Problem to solve:
Write out all of the data again, precisely as it appears.

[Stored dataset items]
=-=-=

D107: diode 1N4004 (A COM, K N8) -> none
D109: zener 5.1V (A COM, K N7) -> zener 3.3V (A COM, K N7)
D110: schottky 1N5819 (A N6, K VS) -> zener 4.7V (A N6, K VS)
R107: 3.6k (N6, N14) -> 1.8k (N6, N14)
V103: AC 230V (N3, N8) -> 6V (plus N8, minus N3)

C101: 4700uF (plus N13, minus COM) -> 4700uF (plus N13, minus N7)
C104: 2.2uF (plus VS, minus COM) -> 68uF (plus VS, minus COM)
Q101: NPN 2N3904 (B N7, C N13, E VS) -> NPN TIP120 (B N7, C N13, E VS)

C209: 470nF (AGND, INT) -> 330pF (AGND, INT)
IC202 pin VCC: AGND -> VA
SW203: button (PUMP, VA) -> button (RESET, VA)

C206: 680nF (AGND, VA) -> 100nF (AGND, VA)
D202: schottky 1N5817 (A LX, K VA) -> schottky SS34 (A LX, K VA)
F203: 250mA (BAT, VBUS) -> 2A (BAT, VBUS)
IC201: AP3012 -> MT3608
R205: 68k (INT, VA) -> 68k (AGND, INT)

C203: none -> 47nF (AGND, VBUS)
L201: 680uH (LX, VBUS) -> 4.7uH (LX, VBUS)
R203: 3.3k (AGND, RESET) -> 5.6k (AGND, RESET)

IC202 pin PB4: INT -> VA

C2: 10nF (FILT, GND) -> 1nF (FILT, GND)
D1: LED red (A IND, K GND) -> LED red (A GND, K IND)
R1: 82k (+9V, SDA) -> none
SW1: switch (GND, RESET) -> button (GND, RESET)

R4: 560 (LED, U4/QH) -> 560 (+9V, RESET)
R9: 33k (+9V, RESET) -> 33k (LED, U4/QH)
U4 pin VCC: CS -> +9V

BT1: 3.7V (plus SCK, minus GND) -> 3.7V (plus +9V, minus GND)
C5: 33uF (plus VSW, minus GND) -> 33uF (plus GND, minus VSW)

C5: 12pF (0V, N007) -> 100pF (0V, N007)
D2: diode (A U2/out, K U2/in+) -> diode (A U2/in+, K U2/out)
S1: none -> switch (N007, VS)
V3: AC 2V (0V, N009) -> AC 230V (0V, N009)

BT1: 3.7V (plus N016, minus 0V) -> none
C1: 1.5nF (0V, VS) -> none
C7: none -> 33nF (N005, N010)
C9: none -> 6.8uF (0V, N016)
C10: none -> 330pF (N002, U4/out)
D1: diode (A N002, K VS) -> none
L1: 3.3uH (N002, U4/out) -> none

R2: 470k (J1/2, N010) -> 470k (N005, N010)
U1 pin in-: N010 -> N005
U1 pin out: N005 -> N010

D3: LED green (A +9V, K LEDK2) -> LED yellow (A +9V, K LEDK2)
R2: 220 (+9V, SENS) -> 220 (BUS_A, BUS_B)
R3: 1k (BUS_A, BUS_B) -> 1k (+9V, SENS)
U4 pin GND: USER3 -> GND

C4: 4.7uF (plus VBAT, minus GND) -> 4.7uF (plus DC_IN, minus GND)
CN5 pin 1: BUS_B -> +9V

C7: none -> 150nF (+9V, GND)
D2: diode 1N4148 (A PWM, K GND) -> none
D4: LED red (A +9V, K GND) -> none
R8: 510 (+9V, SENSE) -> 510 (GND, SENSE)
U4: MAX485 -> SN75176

=-=-=

Solution for this exercise:
D107: diode 1N4004 (A COM, K N8) -> none
D109: zener 5.1V (A COM, K N7) -> zener 3.3V (A COM, K N7)
D110: schottky 1N5819 (A N6, K VS) -> zener 4.7V (A N6, K VS)
R107: 3.6k (N6, N14) -> 1.8k (N6, N14)
V103: AC 230V (N3, N8) -> 6V (plus N8, minus N3)

C101: 4700uF (plus N13, minus COM) -> 4700uF (plus N13, minus N7)
C104: 2.2uF (plus VS, minus COM) -> 68uF (plus VS, minus COM)
Q101: NPN 2N3904 (B N7, C N13, E VS) -> NPN TIP120 (B N7, C N13, E VS)

C209: 470nF (AGND, INT) -> 330pF (AGND, INT)
IC202 pin VCC: AGND -> VA
SW203: button (PUMP, VA) -> button (RESET, VA)

C206: 680nF (AGND, VA) -> 100nF (AGND, VA)
D202: schottky 1N5817 (A LX, K VA) -> schottky SS34 (A LX, K VA)
F203: 250mA (BAT, VBUS) -> 2A (BAT, VBUS)
IC201: AP3012 -> MT3608
R205: 68k (INT, VA) -> 68k (AGND, INT)

C203: none -> 47nF (AGND, VBUS)
L201: 680uH (LX, VBUS) -> 4.7uH (LX, VBUS)
R203: 3.3k (AGND, RESET) -> 5.6k (AGND, RESET)

IC202 pin PB4: INT -> VA

C2: 10nF (FILT, GND) -> 1nF (FILT, GND)
D1: LED red (A IND, K GND) -> LED red (A GND, K IND)
R1: 82k (+9V, SDA) -> none
SW1: switch (GND, RESET) -> button (GND, RESET)

R4: 560 (LED, U4/QH) -> 560 (+9V, RESET)
R9: 33k (+9V, RESET) -> 33k (LED, U4/QH)
U4 pin VCC: CS -> +9V

BT1: 3.7V (plus SCK, minus GND) -> 3.7V (plus +9V, minus GND)
C5: 33uF (plus VSW, minus GND) -> 33uF (plus GND, minus VSW)

C5: 12pF (0V, N007) -> 100pF (0V, N007)
D2: diode (A U2/out, K U2/in+) -> diode (A U2/in+, K U2/out)
S1: none -> switch (N007, VS)
V3: AC 2V (0V, N009) -> AC 230V (0V, N009)

BT1: 3.7V (plus N016, minus 0V) -> none
C1: 1.5nF (0V, VS) -> none
C7: none -> 33nF (N005, N010)
C9: none -> 6.8uF (0V, N016)
C10: none -> 330pF (N002, U4/out)
D1: diode (A N002, K VS) -> none
L1: 3.3uH (N002, U4/out) -> none

R2: 470k (J1/2, N010) -> 470k (N005, N010)
U1 pin in-: N010 -> N005
U1 pin out: N005 -> N010

D3: LED green (A +9V, K LEDK2) -> LED yellow (A +9V, K LEDK2)
R2: 220 (+9V, SENS) -> 220 (BUS_A, BUS_B)
R3: 1k (BUS_A, BUS_B) -> 1k (+9V, SENS)
U4 pin GND: USER3 -> GND

C4: 4.7uF (plus VBAT, minus GND) -> 4.7uF (plus DC_IN, minus GND)
CN5 pin 1: BUS_B -> +9V

C7: none -> 150nF (+9V, GND)
D2: diode 1N4148 (A PWM, K GND) -> none
D4: LED red (A +9V, K GND) -> none
R8: 510 (+9V, SENSE) -> 510 (GND, SENSE)
U4: MAX485 -> SN75176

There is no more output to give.